## WHAT THIS TASK INVOLVES
Down to the final line, write out the material beneath exactly, without pictures.

━━━━━━━━━━━━━━━━

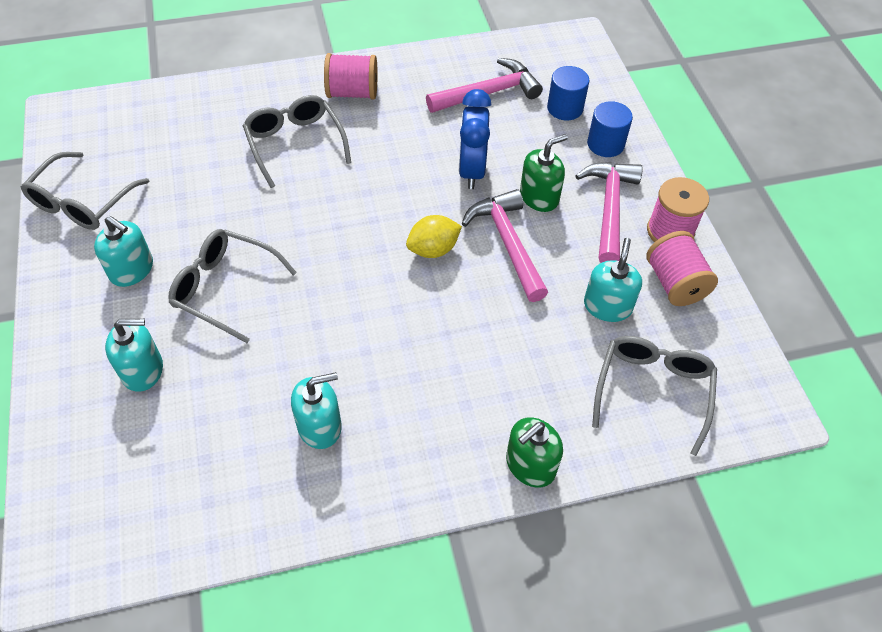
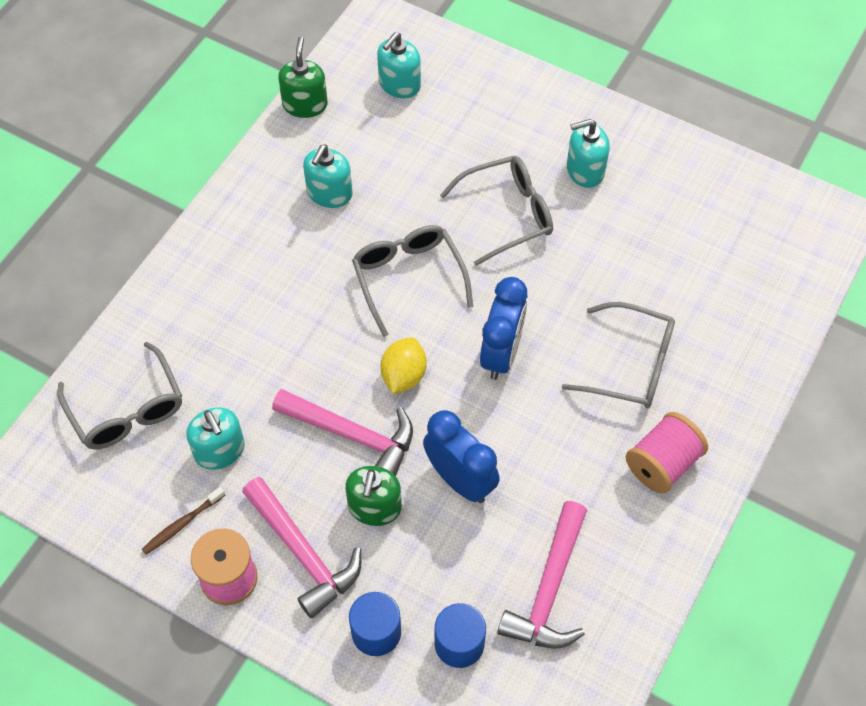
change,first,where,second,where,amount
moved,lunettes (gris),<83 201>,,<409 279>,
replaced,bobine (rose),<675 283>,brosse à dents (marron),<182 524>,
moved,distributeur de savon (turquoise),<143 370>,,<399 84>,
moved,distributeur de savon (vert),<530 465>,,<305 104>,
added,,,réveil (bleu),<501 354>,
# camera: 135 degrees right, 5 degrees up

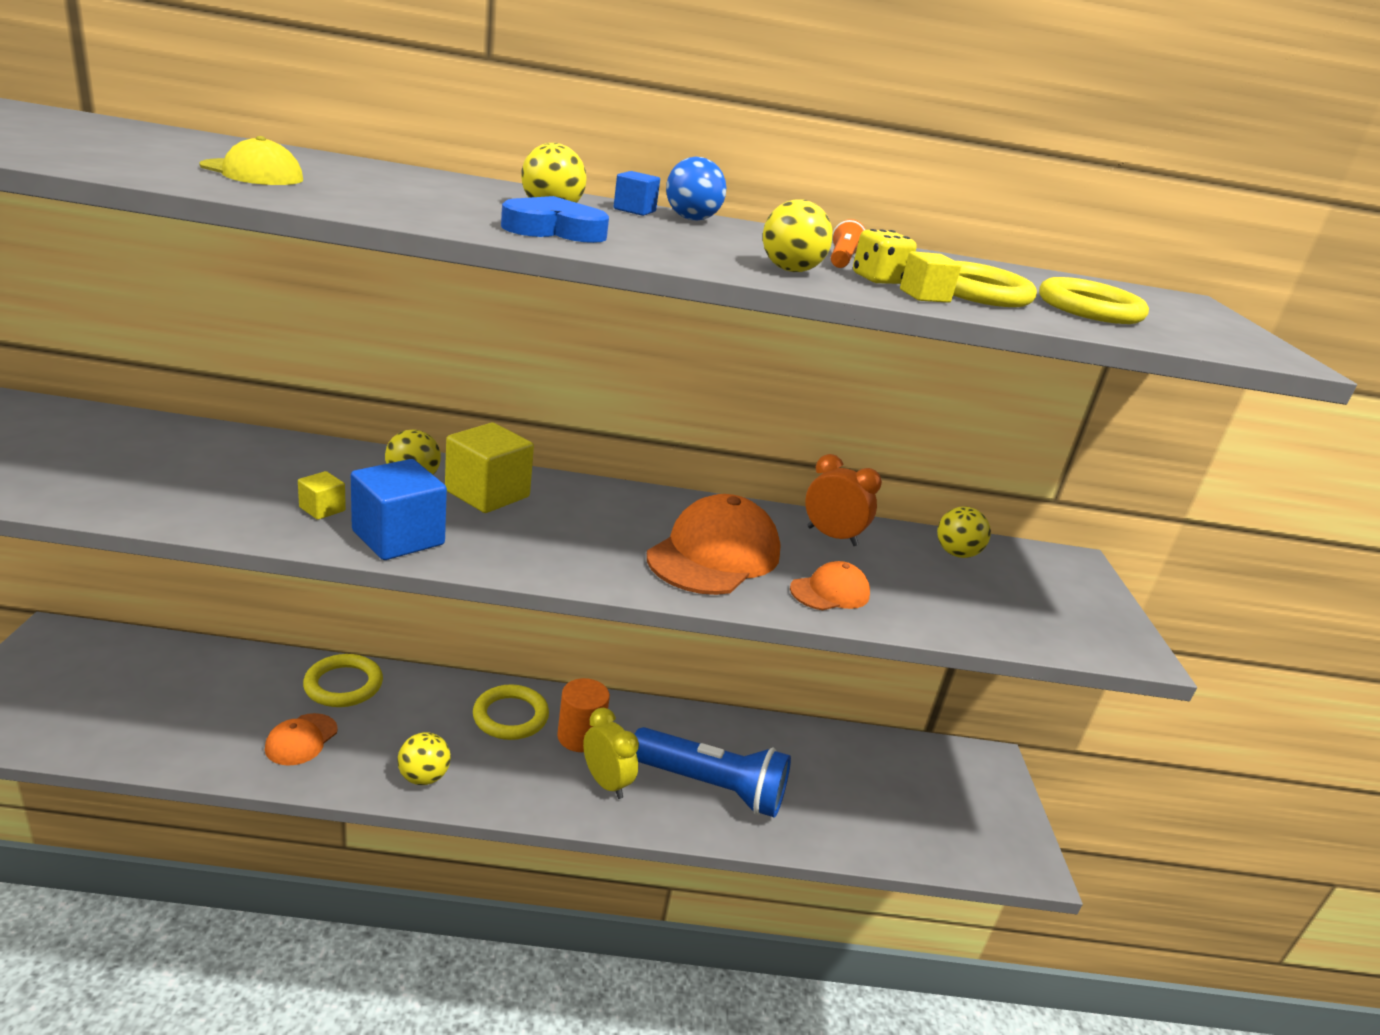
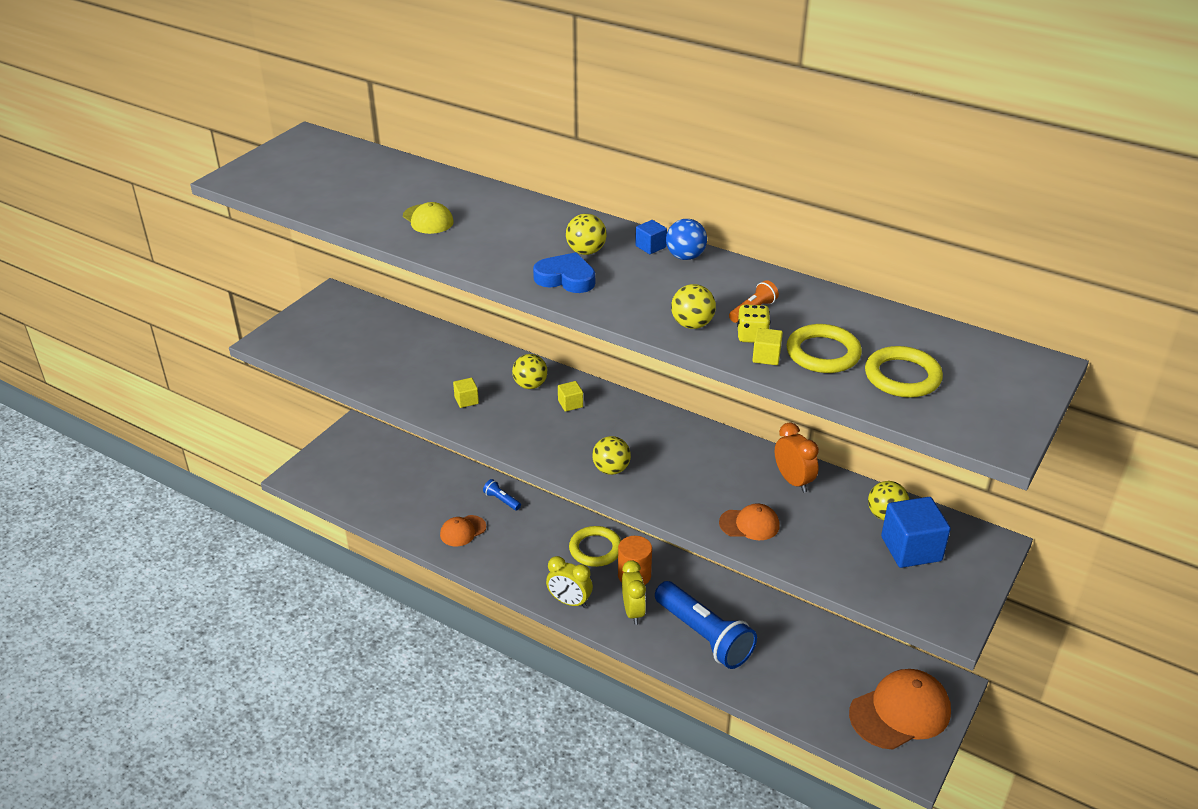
change,first,where,second,where,amount
resized,cube (jaune),<487 494>,,<570 404>,x0.49
moved,cube (bleu),<398 538>,,<911 549>,
moved,casquette (orange),<714 555>,,<900 712>,
replaced,anneau (jaune),<343 685>,lampe de poche (bleu),<501 500>,
moved,balle (jaune),<423 777>,,<611 469>,
added,,,réveil (jaune),<569 602>,
# camera: 35 degrees right, 10 degrees up

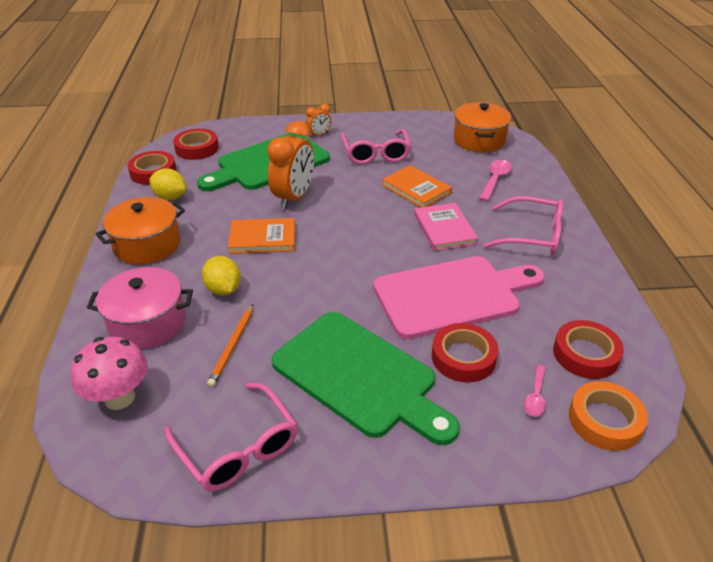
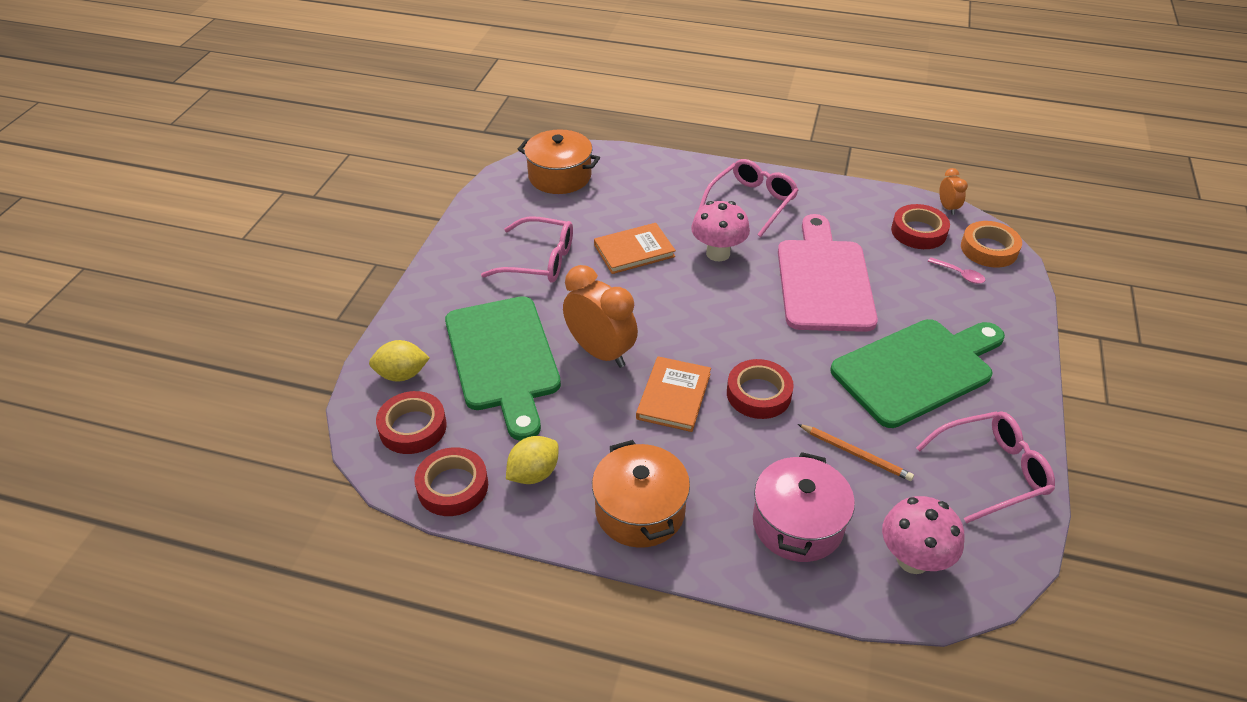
change,first,where,second,where,amount
moved,réveil (orange),<319 135>,,<947 207>,
removed,cuillère (rose),<495 180>,,,
replaced,livre (rose),<444 229>,champignon (rose),<718 253>,
moved,citron (jaune),<223 289>,,<402 374>,
moved,ruban adhésif (rouge),<463 357>,,<758 394>,
# camera: 70 degrees left, 5 degrees up

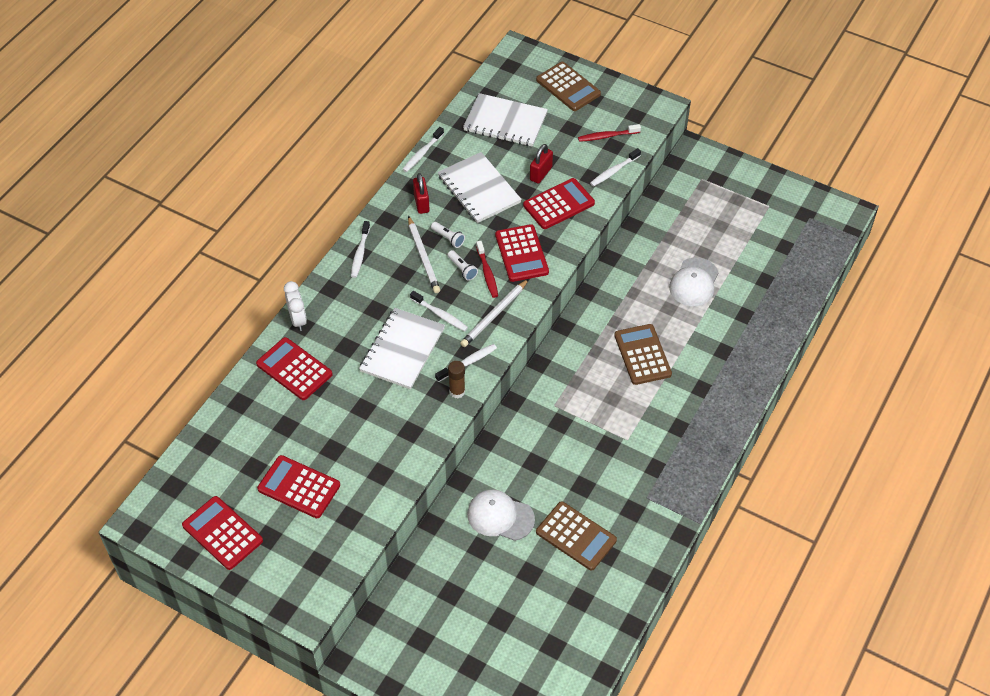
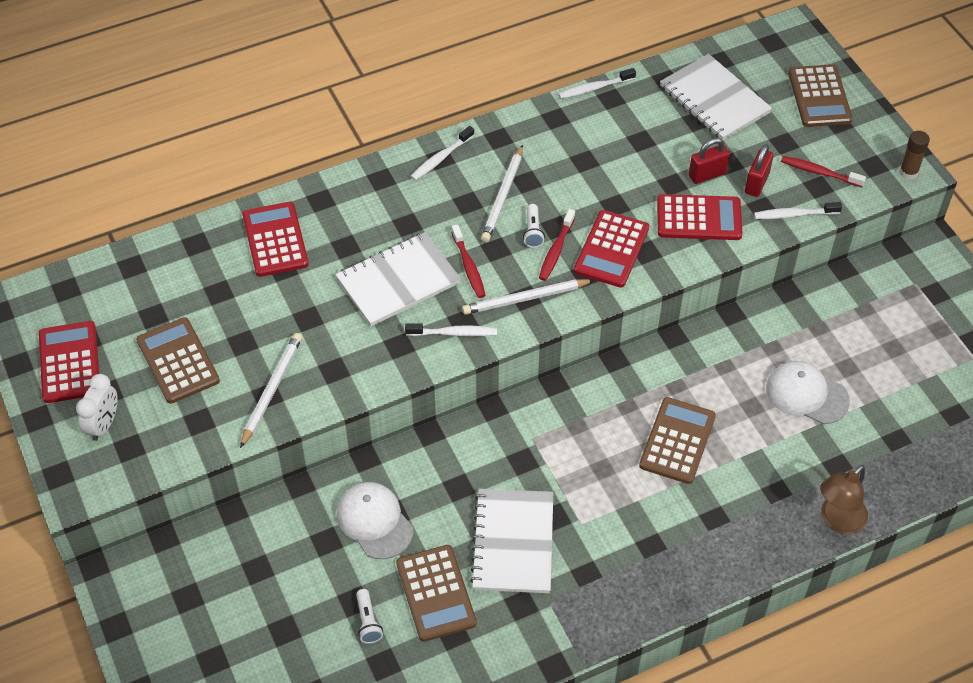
change,first,where,second,where,amount
moved,carnet (blanc),<479 189>,,<513 542>,
moved,cadenas (rouge),<421 203>,,<756 183>,
moved,lampe de poche (blanc),<448 238>,,<368 622>,
turned,casquette (blanc),<694 282>,,<806 394>,60 degrees clockwise
moved,réveil (blanc),<298 320>,,<104 425>,
recoloured,brosse à dents (blanc),<440 315>,brosse à dents (rouge),<468 266>,
moved,bâton de colle (marron),<457 391>,,<908 172>,
recoloured,calculatrice (rouge),<299 487>,calculatrice (marron),<178 361>,
added,,,crayon (blanc),<271 390>,
added,,,lampe (marron),<837 521>,
# camera: 35 degrees right, 0 degrees up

━━━━━━━━━━━━━━━━

## REPLY
change,first,where,second,where,amount
moved,lunettes (gris),<83 201>,,<409 279>,
replaced,bobine (rose),<675 283>,brosse à dents (marron),<182 524>,
moved,distributeur de savon (turquoise),<143 370>,,<399 84>,
moved,distributeur de savon (vert),<530 465>,,<305 104>,
added,,,réveil (bleu),<501 354>,
# camera: 135 degrees right, 5 degrees up

change,first,where,second,where,amount
resized,cube (jaune),<487 494>,,<570 404>,x0.49
moved,cube (bleu),<398 538>,,<911 549>,
moved,casquette (orange),<714 555>,,<900 712>,
replaced,anneau (jaune),<343 685>,lampe de poche (bleu),<501 500>,
moved,balle (jaune),<423 777>,,<611 469>,
added,,,réveil (jaune),<569 602>,
# camera: 35 degrees right, 10 degrees up

change,first,where,second,where,amount
moved,réveil (orange),<319 135>,,<947 207>,
removed,cuillère (rose),<495 180>,,,
replaced,livre (rose),<444 229>,champignon (rose),<718 253>,
moved,citron (jaune),<223 289>,,<402 374>,
moved,ruban adhésif (rouge),<463 357>,,<758 394>,
# camera: 70 degrees left, 5 degrees up

change,first,where,second,where,amount
moved,carnet (blanc),<479 189>,,<513 542>,
moved,cadenas (rouge),<421 203>,,<756 183>,
moved,lampe de poche (blanc),<448 238>,,<368 622>,
turned,casquette (blanc),<694 282>,,<806 394>,60 degrees clockwise
moved,réveil (blanc),<298 320>,,<104 425>,
recoloured,brosse à dents (blanc),<440 315>,brosse à dents (rouge),<468 266>,
moved,bâton de colle (marron),<457 391>,,<908 172>,
recoloured,calculatrice (rouge),<299 487>,calculatrice (marron),<178 361>,
added,,,crayon (blanc),<271 390>,
added,,,lampe (marron),<837 521>,
# camera: 35 degrees right, 0 degrees up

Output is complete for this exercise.